## EXERCISE DIRECTIONS
Needed from the data below: every line from the one with "(356, 246) = (248, 208): none" up to and including the one with "(564, 343) = (487, 366): yellow", repeated exactly and with nothing else.

## AVAILABLE DATA

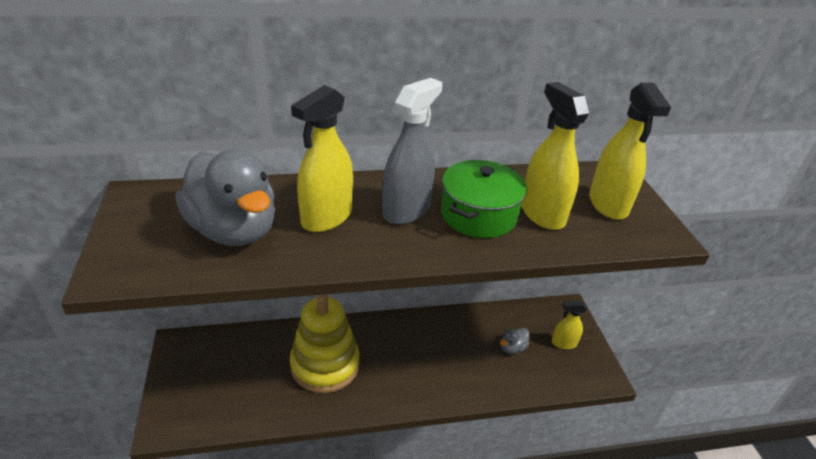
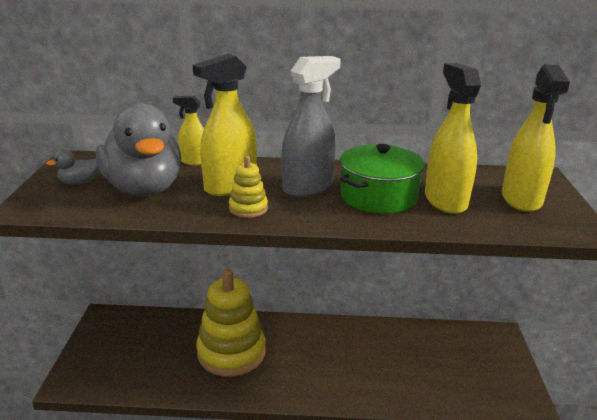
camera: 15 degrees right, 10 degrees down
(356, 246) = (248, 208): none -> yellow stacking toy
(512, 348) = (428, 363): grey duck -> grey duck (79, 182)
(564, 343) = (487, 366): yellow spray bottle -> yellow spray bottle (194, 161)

---

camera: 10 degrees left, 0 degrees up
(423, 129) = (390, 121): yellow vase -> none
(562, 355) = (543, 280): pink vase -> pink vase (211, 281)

## REPLY TO THE TASK
(356, 246) = (248, 208): none -> yellow stacking toy
(512, 348) = (428, 363): grey duck -> grey duck (79, 182)
(564, 343) = (487, 366): yellow spray bottle -> yellow spray bottle (194, 161)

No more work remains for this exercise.